__TASK STATEMENT__. Please restate exactly the lines from the one holding "none -> purple 1x1 round brick [207,510,239,542]" to the end of the material, including both ends and excluding every picture.

═══ DATA

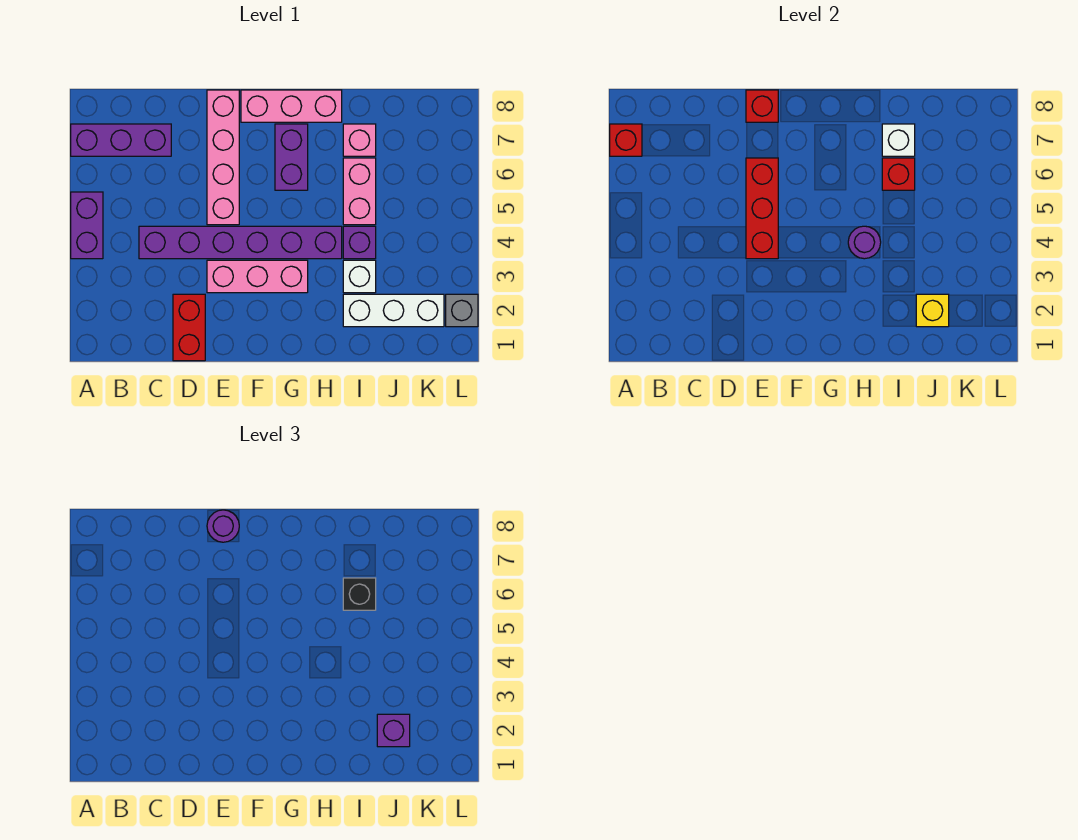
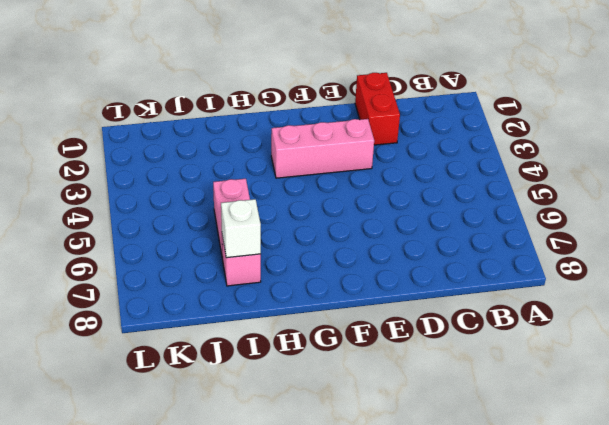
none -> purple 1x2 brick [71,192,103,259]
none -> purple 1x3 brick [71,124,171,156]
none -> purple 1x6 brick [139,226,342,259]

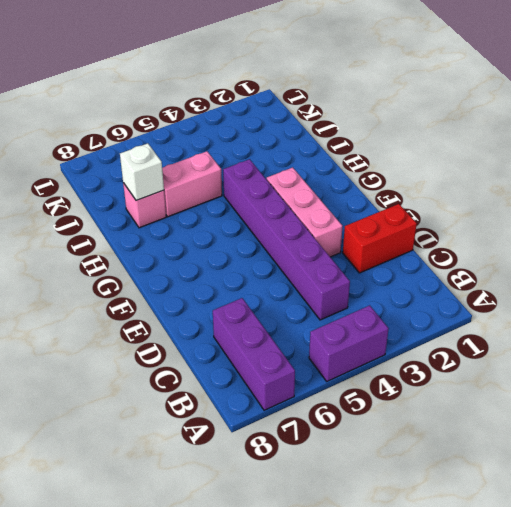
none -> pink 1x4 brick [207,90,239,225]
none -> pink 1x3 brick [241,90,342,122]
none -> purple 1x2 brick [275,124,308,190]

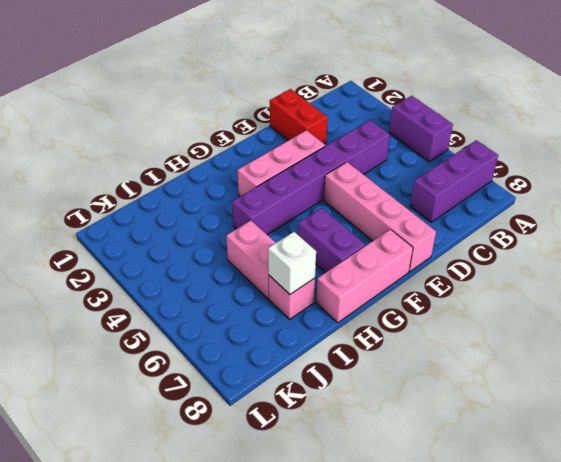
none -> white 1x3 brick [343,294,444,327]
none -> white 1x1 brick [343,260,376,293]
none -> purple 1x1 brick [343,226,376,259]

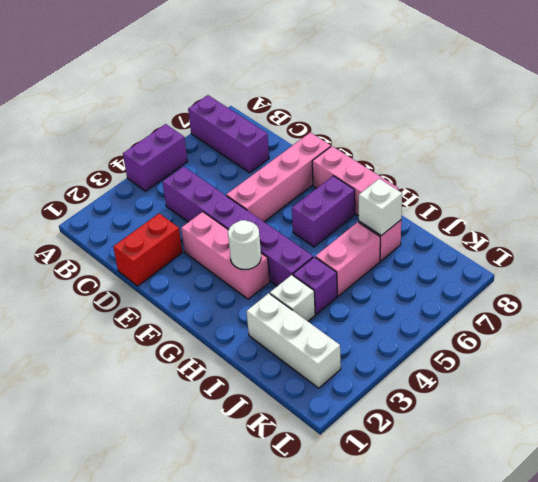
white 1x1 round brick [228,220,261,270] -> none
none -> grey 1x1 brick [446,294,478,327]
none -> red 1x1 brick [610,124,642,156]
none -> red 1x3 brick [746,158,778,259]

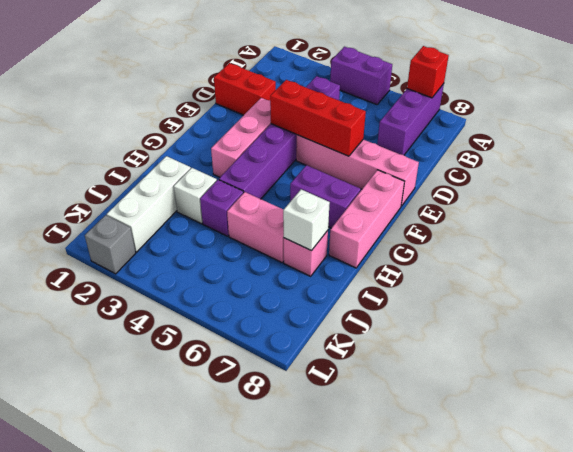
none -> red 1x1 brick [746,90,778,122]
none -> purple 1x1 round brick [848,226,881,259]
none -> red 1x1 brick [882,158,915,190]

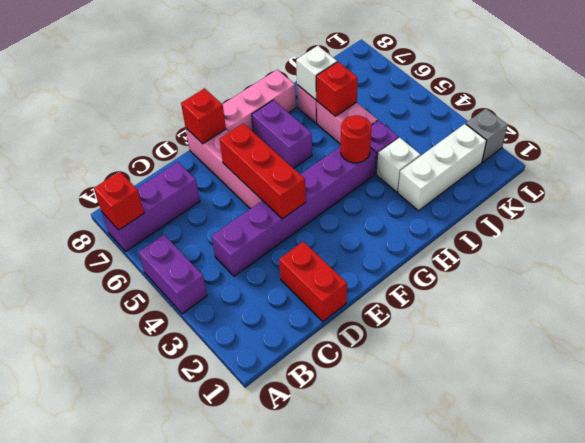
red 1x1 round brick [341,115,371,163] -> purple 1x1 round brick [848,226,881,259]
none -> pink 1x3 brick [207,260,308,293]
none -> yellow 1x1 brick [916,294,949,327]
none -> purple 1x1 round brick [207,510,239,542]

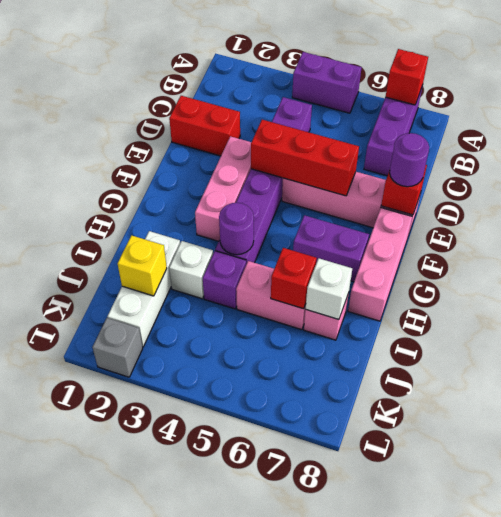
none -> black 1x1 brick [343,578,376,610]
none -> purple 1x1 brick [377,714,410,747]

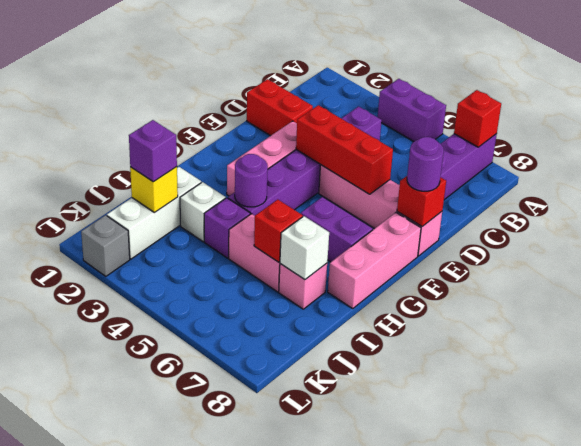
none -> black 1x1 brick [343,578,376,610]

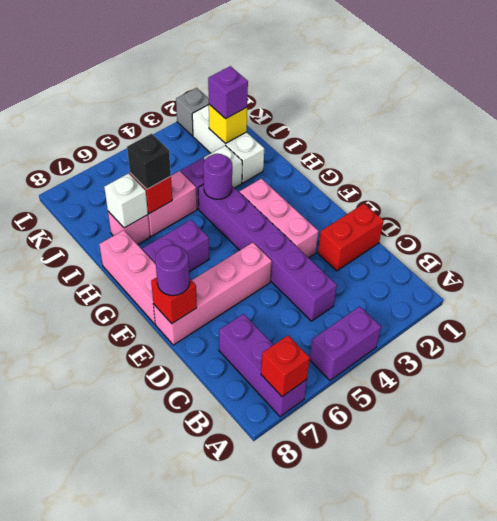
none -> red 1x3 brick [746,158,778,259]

══════

__SOLUTION FOR THIS TASK__.
none -> purple 1x1 round brick [207,510,239,542]

none -> black 1x1 brick [343,578,376,610]
none -> purple 1x1 brick [377,714,410,747]

none -> black 1x1 brick [343,578,376,610]

none -> red 1x3 brick [746,158,778,259]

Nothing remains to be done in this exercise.